-- Available data --
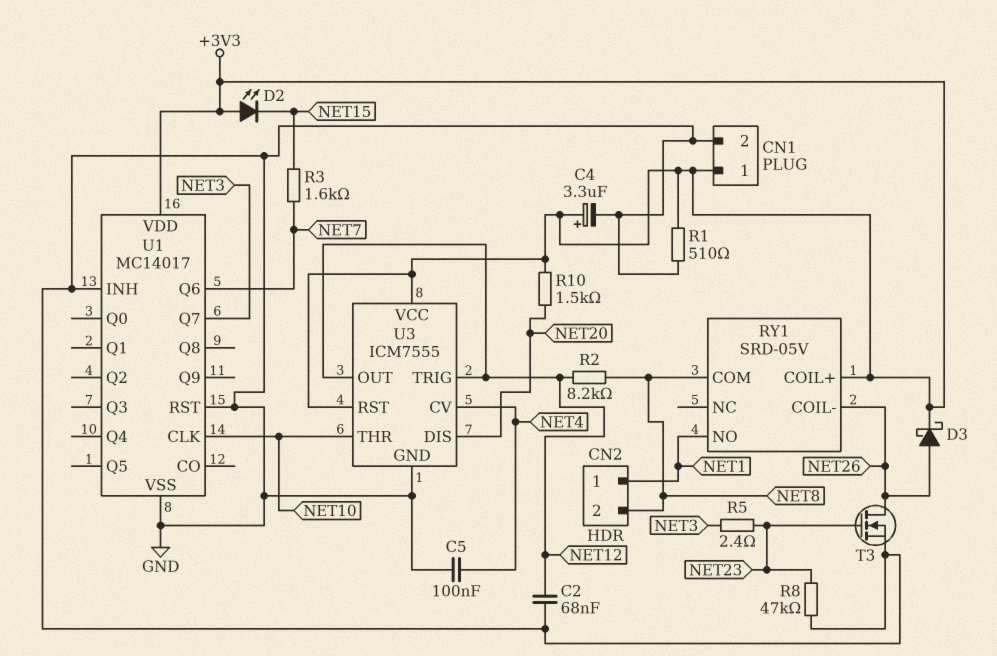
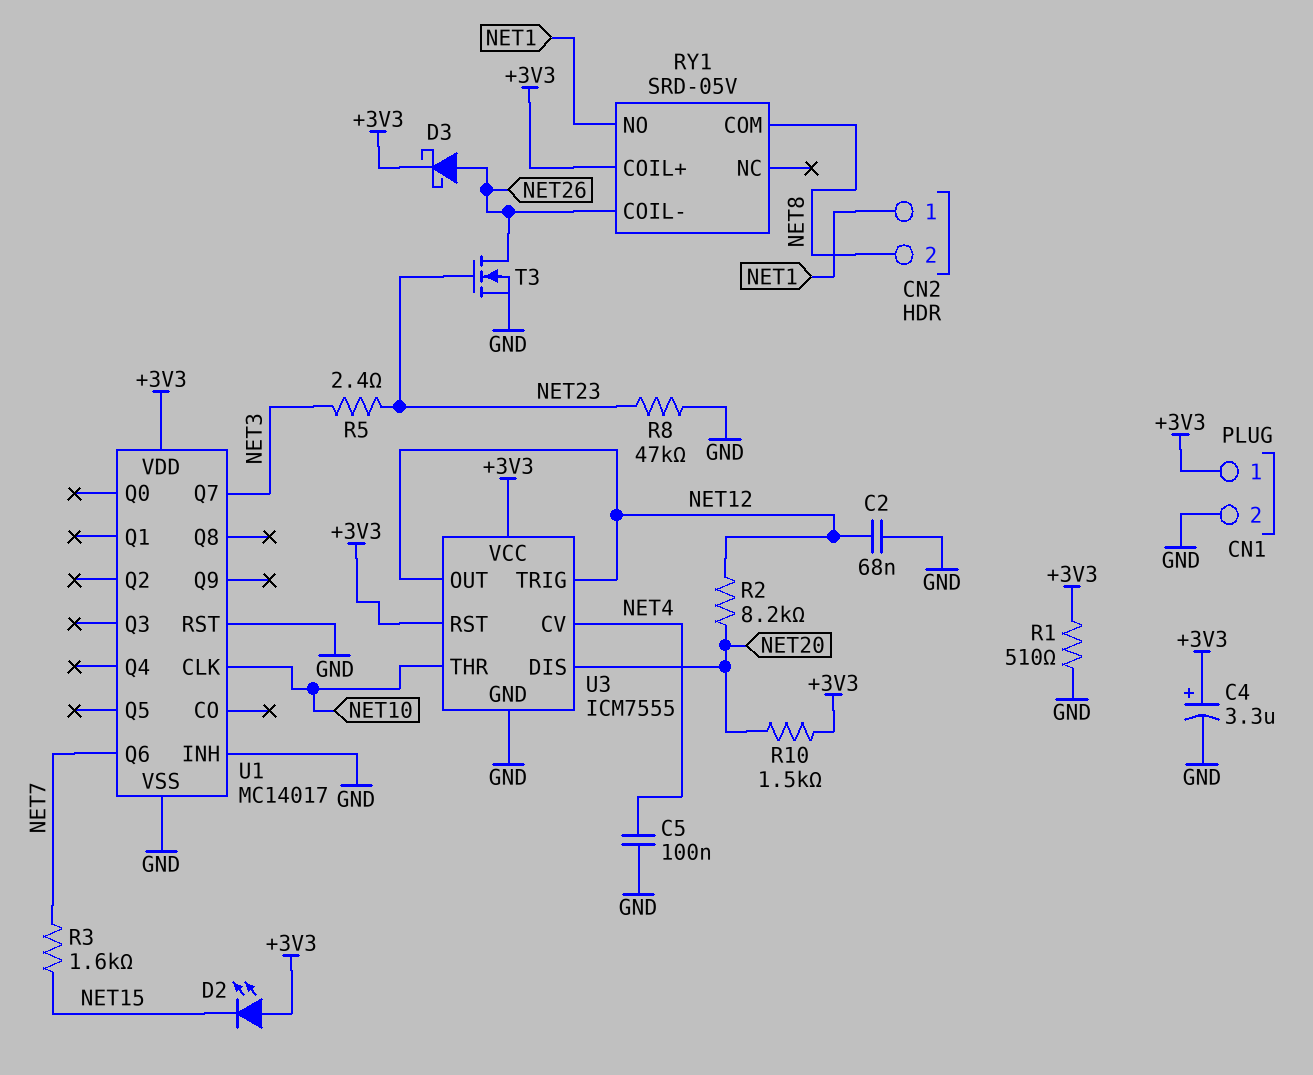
R2: 8.2k (NET8, NET12) -> 8.2k (NET12, NET20)

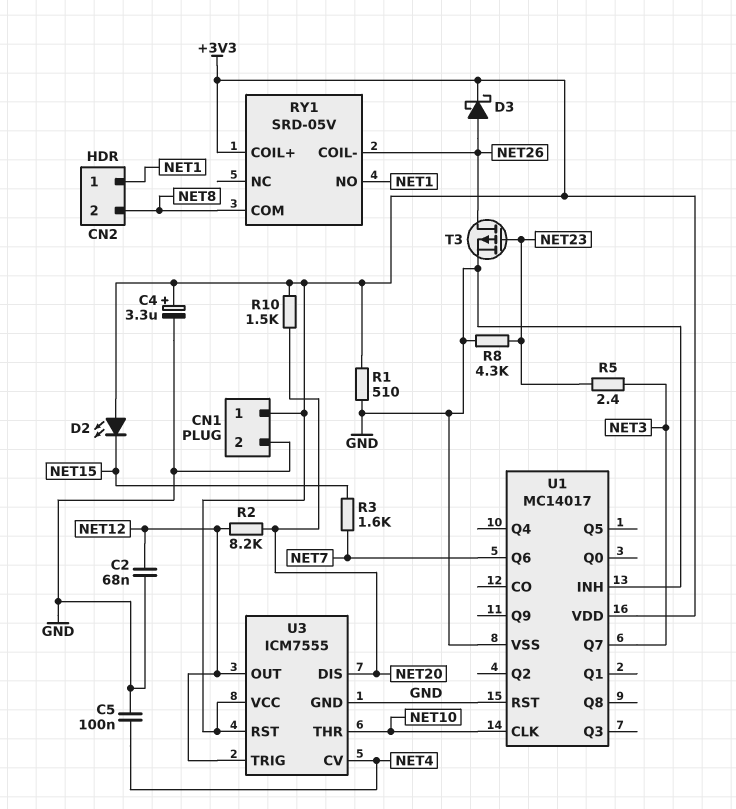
R8: 47k (GND, NET23) -> 4.3k (GND, NET23)
T3: NMOS (G NET23, D NET26, S GND) -> PMOS (G NET23, D NET26, S GND)

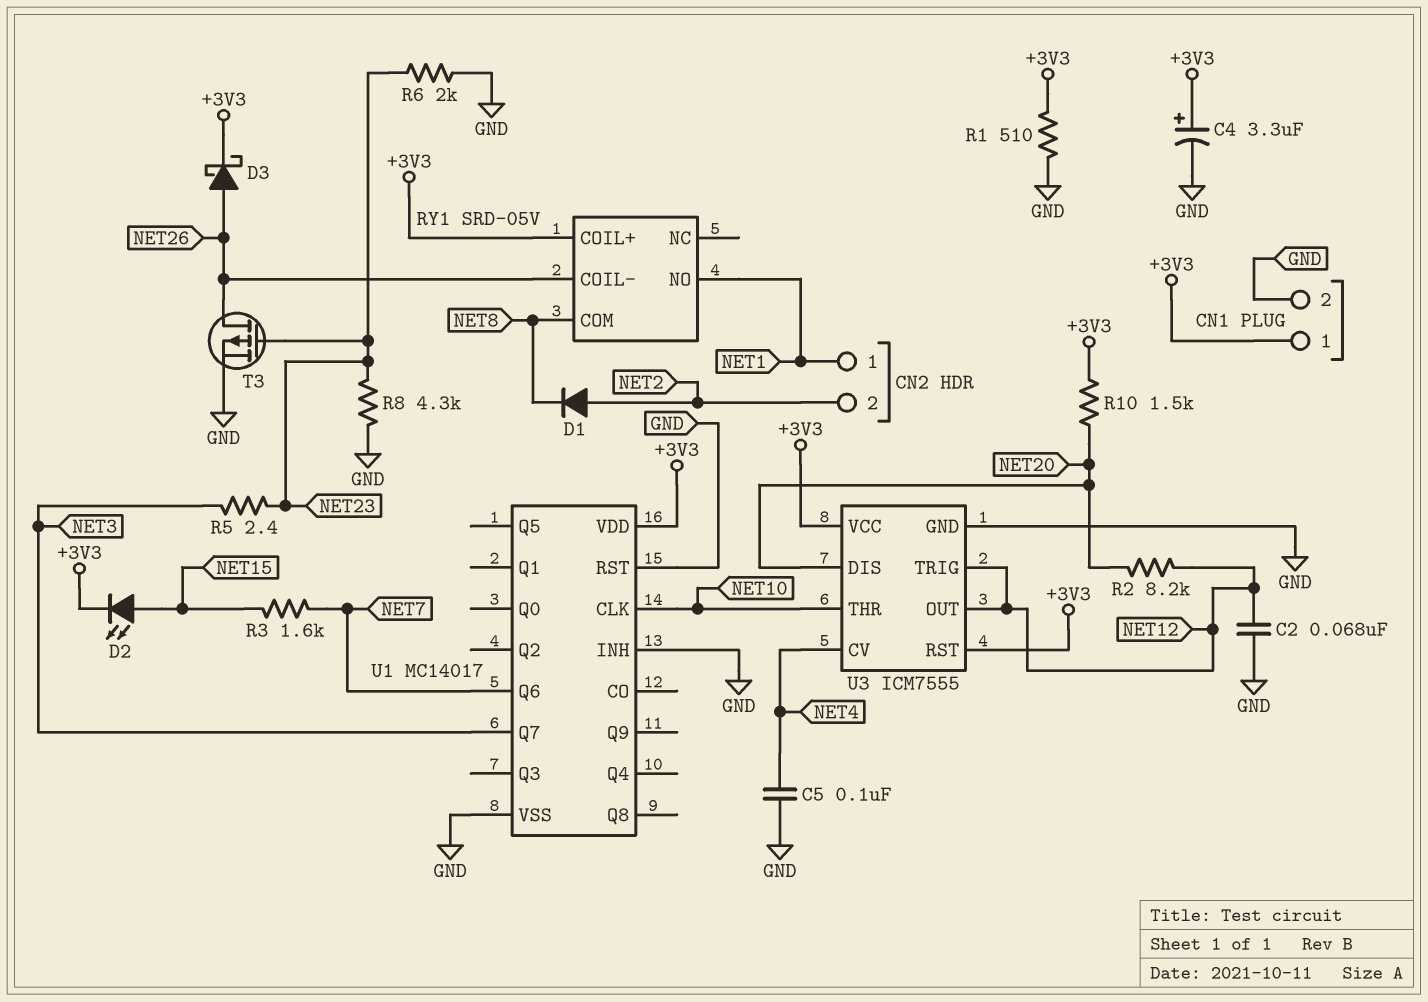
CN2 pin 2: NET8 -> NET2
D1: none -> diode (A NET2, K NET8)
D2: LED (A +3V3, K NET15) -> LED (A NET15, K +3V3)
R6: none -> 2k (GND, NET23)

-- Task item --
Return the data exactly. Pictures stay out.

-- Answer section --
R2: 8.2k (NET8, NET12) -> 8.2k (NET12, NET20)

R8: 47k (GND, NET23) -> 4.3k (GND, NET23)
T3: NMOS (G NET23, D NET26, S GND) -> PMOS (G NET23, D NET26, S GND)

CN2 pin 2: NET8 -> NET2
D1: none -> diode (A NET2, K NET8)
D2: LED (A +3V3, K NET15) -> LED (A NET15, K +3V3)
R6: none -> 2k (GND, NET23)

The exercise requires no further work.